(Work instruction) In the entries that follow, how many lines hold "hexagon"? Nothing but the number is expected.

----------------------------------------

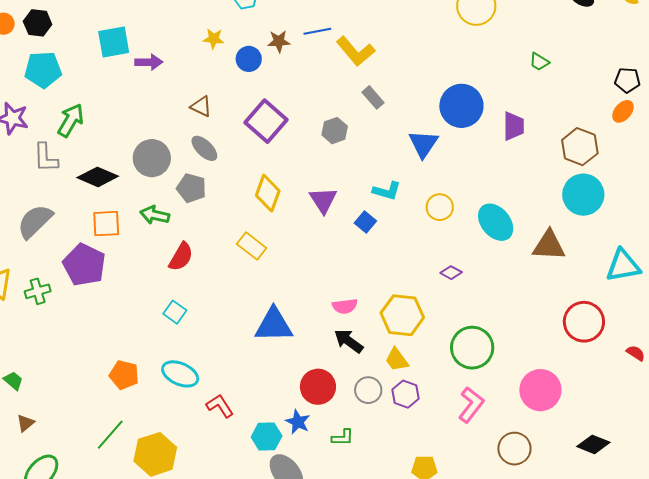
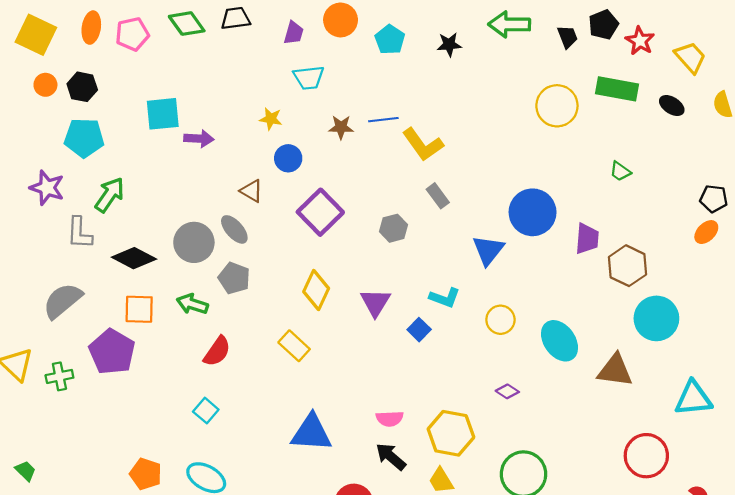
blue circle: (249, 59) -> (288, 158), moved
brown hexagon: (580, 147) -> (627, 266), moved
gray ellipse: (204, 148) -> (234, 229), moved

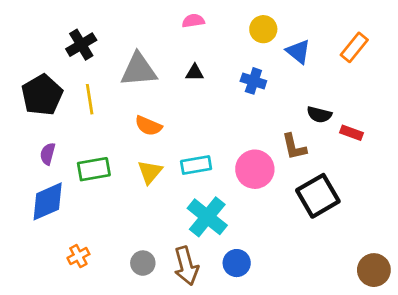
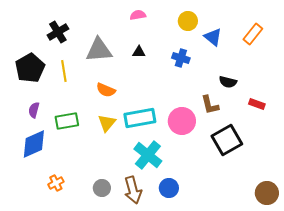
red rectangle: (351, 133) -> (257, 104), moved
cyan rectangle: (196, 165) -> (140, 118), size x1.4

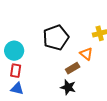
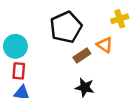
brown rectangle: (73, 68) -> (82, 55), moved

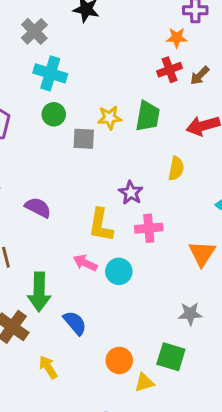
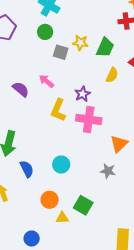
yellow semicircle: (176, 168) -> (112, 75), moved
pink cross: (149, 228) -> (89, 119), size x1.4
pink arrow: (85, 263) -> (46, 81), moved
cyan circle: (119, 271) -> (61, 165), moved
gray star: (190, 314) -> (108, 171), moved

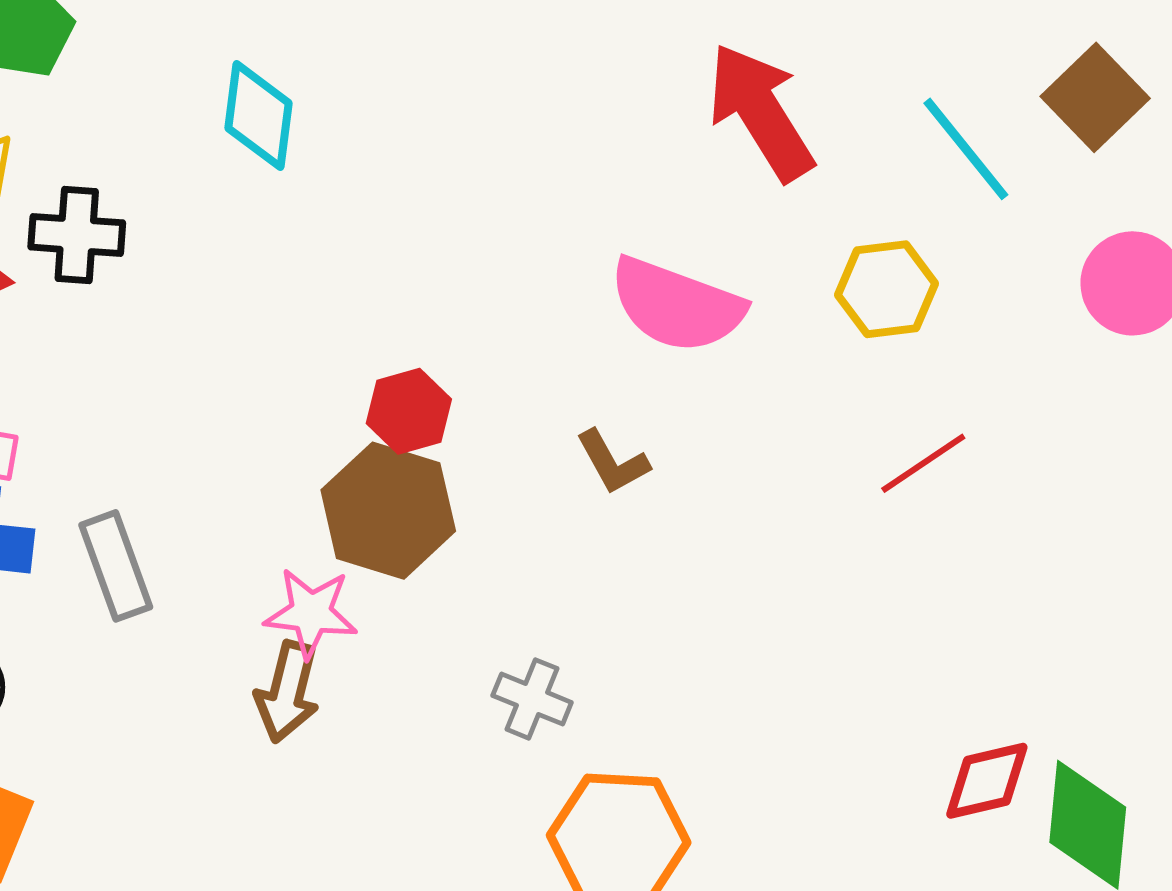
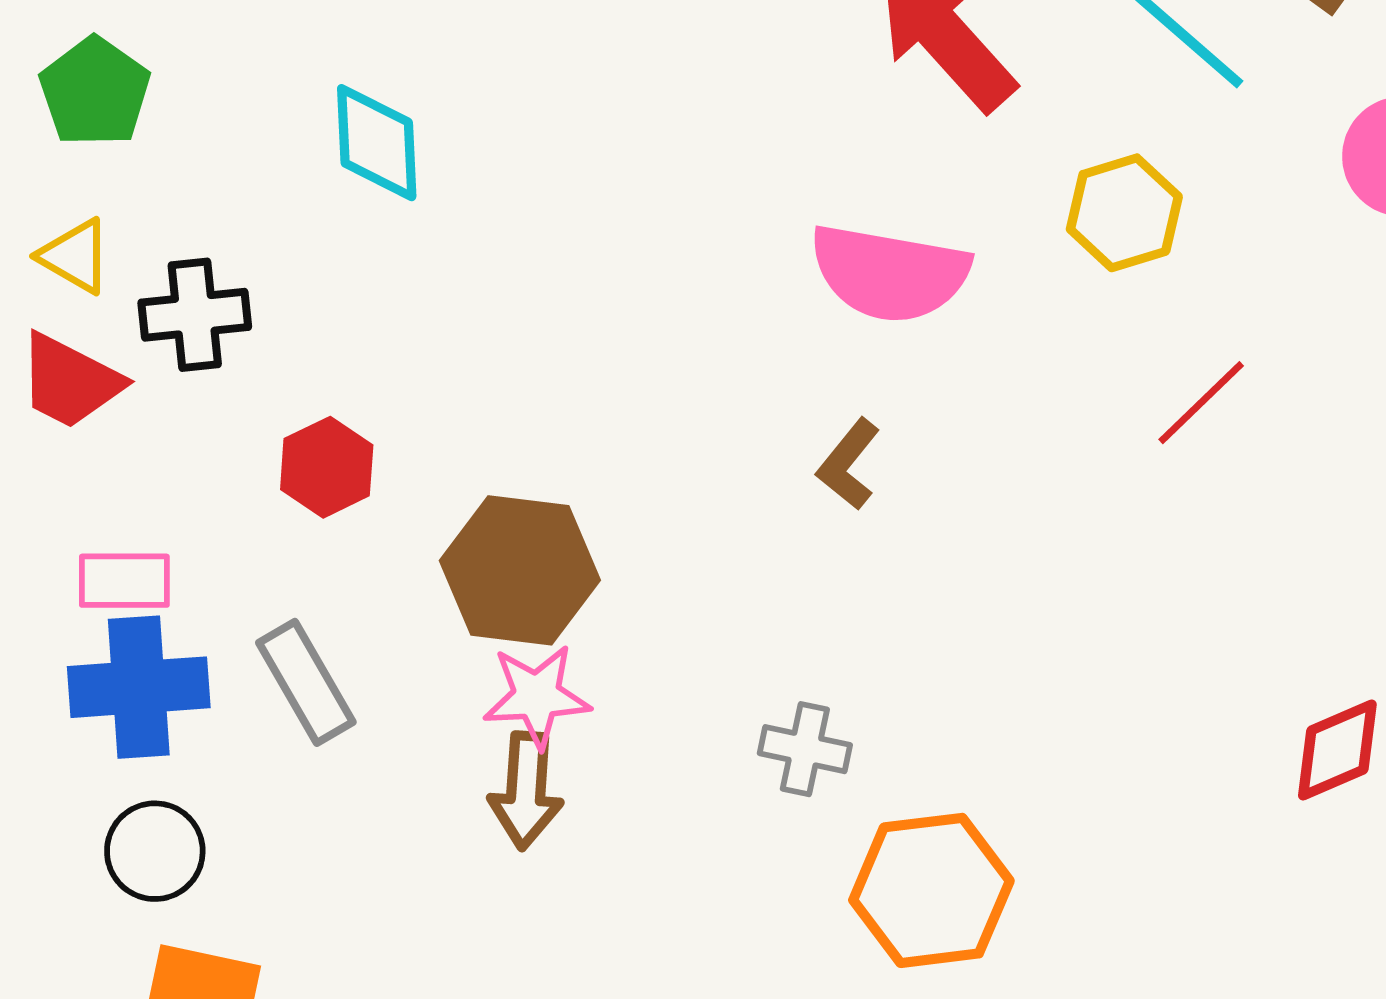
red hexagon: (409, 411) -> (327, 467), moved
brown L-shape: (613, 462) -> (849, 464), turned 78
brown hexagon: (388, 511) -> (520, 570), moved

----------------------------------------

(Task result) 3